# Exercise directions
Your result should be every line of the records below that contains the word "diode".
--- START ---
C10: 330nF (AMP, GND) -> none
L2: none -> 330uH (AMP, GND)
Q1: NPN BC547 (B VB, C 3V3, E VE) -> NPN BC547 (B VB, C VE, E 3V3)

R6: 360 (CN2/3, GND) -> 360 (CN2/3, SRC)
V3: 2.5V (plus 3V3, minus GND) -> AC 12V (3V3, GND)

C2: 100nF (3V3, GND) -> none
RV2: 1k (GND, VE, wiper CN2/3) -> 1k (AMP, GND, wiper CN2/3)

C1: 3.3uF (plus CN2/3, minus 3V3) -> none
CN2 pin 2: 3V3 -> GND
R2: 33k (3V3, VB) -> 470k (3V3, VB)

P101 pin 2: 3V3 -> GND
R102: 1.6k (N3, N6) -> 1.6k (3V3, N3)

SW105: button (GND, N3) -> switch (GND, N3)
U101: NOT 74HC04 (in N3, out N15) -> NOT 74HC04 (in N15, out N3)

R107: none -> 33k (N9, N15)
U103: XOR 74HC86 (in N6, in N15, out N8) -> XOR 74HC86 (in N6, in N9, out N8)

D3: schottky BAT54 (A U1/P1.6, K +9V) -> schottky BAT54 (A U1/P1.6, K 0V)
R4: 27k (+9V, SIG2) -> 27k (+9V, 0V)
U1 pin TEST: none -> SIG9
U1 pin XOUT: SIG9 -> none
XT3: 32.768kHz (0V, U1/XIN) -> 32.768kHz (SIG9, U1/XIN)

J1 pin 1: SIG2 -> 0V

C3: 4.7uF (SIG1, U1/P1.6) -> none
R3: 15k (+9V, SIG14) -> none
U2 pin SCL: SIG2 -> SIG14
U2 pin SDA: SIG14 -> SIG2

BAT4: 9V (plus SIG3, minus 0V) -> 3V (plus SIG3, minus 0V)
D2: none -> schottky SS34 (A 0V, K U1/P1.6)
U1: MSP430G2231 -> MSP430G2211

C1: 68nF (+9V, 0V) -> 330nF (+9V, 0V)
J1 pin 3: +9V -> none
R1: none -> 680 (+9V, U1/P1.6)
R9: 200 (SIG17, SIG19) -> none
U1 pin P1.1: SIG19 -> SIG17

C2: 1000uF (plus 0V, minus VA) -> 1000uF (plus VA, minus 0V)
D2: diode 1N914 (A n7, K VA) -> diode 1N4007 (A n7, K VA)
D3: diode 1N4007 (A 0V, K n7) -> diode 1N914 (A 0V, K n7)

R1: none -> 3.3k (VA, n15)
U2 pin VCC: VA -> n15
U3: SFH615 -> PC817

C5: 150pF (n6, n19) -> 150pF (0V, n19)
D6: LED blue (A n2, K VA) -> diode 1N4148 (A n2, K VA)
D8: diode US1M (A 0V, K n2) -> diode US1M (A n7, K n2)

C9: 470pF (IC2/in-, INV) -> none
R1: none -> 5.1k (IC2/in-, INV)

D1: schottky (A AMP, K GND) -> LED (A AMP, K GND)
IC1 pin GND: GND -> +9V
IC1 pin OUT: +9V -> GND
--- END ---
# Answer section
D2: diode 1N914 (A n7, K VA) -> diode 1N4007 (A n7, K VA)
D3: diode 1N4007 (A 0V, K n7) -> diode 1N914 (A 0V, K n7)
D6: LED blue (A n2, K VA) -> diode 1N4148 (A n2, K VA)
D8: diode US1M (A 0V, K n2) -> diode US1M (A n7, K n2)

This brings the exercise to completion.